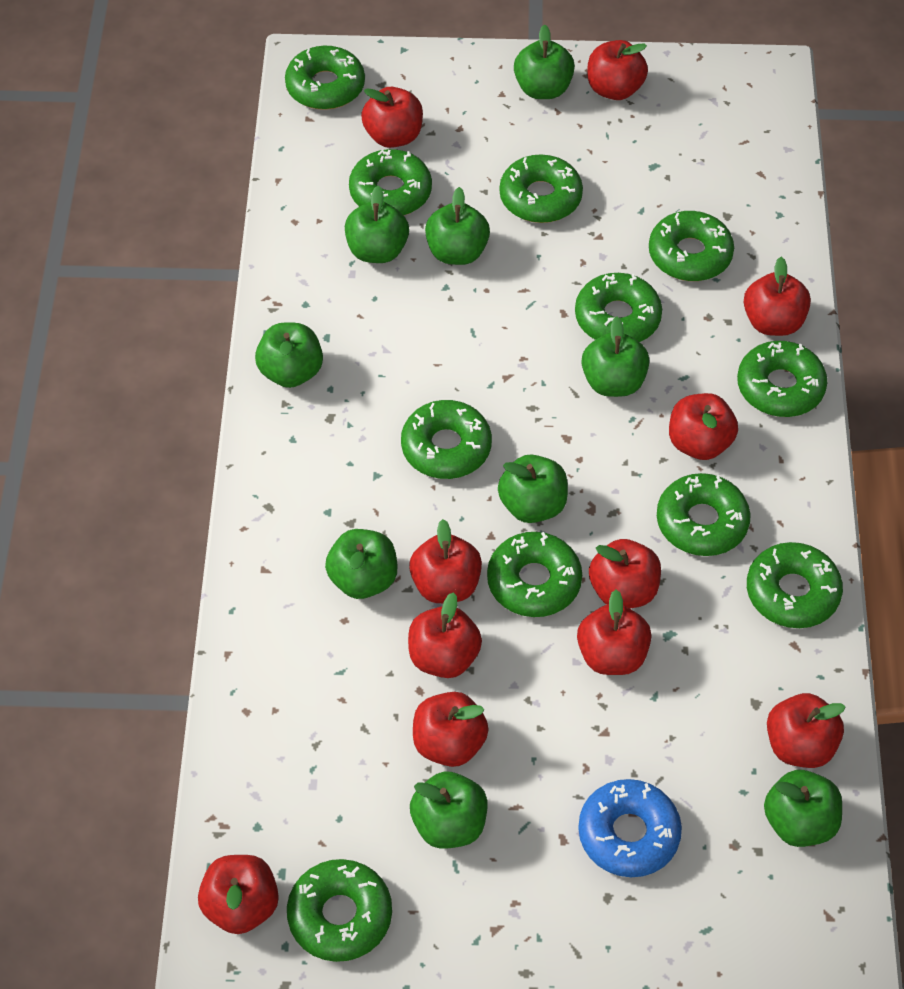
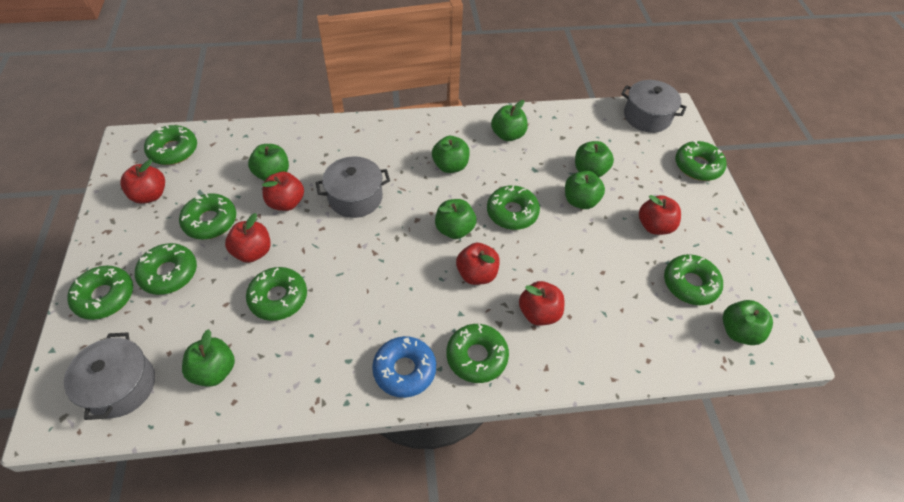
green apple: 9 -> 8
green donut: 11 -> 9
grey pot: 0 -> 3
red apple: 11 -> 6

..............................

_Task statement_.
Return all the material exactly, pictures excluded.

_Output of the task_.
green apple: 9 -> 8
green donut: 11 -> 9
grey pot: 0 -> 3
red apple: 11 -> 6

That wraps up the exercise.